WHAT IS NEEDED: Output each line of the listing that follows, with every character kept as it is.

DATASET EXCERPTS:
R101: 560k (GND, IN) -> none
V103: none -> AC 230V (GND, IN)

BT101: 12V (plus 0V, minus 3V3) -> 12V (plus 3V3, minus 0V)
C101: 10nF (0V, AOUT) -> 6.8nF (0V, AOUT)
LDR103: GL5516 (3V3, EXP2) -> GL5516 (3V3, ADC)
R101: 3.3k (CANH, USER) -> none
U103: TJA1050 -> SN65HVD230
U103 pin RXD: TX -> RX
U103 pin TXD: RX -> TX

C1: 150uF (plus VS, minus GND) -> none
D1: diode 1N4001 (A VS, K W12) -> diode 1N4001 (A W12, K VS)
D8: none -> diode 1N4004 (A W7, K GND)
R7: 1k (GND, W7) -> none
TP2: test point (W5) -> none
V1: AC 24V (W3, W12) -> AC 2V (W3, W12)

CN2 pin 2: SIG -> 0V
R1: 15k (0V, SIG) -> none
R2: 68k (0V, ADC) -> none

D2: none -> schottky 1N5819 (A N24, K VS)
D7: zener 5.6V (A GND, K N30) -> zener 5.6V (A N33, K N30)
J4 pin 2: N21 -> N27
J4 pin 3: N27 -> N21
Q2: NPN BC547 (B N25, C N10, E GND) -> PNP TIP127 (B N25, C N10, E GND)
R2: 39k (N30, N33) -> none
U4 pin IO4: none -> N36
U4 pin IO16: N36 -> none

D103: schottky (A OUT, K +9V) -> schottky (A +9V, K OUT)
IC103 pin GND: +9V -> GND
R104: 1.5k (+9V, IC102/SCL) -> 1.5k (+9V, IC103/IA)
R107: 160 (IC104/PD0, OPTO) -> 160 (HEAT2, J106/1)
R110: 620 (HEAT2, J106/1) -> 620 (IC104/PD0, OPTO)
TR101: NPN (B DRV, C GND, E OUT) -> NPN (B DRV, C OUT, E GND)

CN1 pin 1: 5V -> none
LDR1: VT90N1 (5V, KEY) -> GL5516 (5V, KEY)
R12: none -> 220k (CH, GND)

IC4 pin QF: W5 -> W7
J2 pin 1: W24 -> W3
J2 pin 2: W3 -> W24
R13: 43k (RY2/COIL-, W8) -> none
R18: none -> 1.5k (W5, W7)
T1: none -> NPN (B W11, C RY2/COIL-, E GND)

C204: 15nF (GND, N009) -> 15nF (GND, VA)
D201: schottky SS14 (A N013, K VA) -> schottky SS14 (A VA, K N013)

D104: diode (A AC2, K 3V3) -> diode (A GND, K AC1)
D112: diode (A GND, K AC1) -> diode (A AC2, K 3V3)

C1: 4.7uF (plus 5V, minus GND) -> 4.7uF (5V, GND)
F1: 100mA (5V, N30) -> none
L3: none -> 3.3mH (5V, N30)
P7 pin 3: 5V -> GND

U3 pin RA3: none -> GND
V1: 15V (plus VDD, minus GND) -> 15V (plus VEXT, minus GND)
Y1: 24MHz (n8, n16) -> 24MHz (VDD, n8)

WRITTEN RESPONSE:
R101: 560k (GND, IN) -> none
V103: none -> AC 230V (GND, IN)

BT101: 12V (plus 0V, minus 3V3) -> 12V (plus 3V3, minus 0V)
C101: 10nF (0V, AOUT) -> 6.8nF (0V, AOUT)
LDR103: GL5516 (3V3, EXP2) -> GL5516 (3V3, ADC)
R101: 3.3k (CANH, USER) -> none
U103: TJA1050 -> SN65HVD230
U103 pin RXD: TX -> RX
U103 pin TXD: RX -> TX

C1: 150uF (plus VS, minus GND) -> none
D1: diode 1N4001 (A VS, K W12) -> diode 1N4001 (A W12, K VS)
D8: none -> diode 1N4004 (A W7, K GND)
R7: 1k (GND, W7) -> none
TP2: test point (W5) -> none
V1: AC 24V (W3, W12) -> AC 2V (W3, W12)

CN2 pin 2: SIG -> 0V
R1: 15k (0V, SIG) -> none
R2: 68k (0V, ADC) -> none

D2: none -> schottky 1N5819 (A N24, K VS)
D7: zener 5.6V (A GND, K N30) -> zener 5.6V (A N33, K N30)
J4 pin 2: N21 -> N27
J4 pin 3: N27 -> N21
Q2: NPN BC547 (B N25, C N10, E GND) -> PNP TIP127 (B N25, C N10, E GND)
R2: 39k (N30, N33) -> none
U4 pin IO4: none -> N36
U4 pin IO16: N36 -> none

D103: schottky (A OUT, K +9V) -> schottky (A +9V, K OUT)
IC103 pin GND: +9V -> GND
R104: 1.5k (+9V, IC102/SCL) -> 1.5k (+9V, IC103/IA)
R107: 160 (IC104/PD0, OPTO) -> 160 (HEAT2, J106/1)
R110: 620 (HEAT2, J106/1) -> 620 (IC104/PD0, OPTO)
TR101: NPN (B DRV, C GND, E OUT) -> NPN (B DRV, C OUT, E GND)

CN1 pin 1: 5V -> none
LDR1: VT90N1 (5V, KEY) -> GL5516 (5V, KEY)
R12: none -> 220k (CH, GND)

IC4 pin QF: W5 -> W7
J2 pin 1: W24 -> W3
J2 pin 2: W3 -> W24
R13: 43k (RY2/COIL-, W8) -> none
R18: none -> 1.5k (W5, W7)
T1: none -> NPN (B W11, C RY2/COIL-, E GND)

C204: 15nF (GND, N009) -> 15nF (GND, VA)
D201: schottky SS14 (A N013, K VA) -> schottky SS14 (A VA, K N013)

D104: diode (A AC2, K 3V3) -> diode (A GND, K AC1)
D112: diode (A GND, K AC1) -> diode (A AC2, K 3V3)

C1: 4.7uF (plus 5V, minus GND) -> 4.7uF (5V, GND)
F1: 100mA (5V, N30) -> none
L3: none -> 3.3mH (5V, N30)
P7 pin 3: 5V -> GND

U3 pin RA3: none -> GND
V1: 15V (plus VDD, minus GND) -> 15V (plus VEXT, minus GND)
Y1: 24MHz (n8, n16) -> 24MHz (VDD, n8)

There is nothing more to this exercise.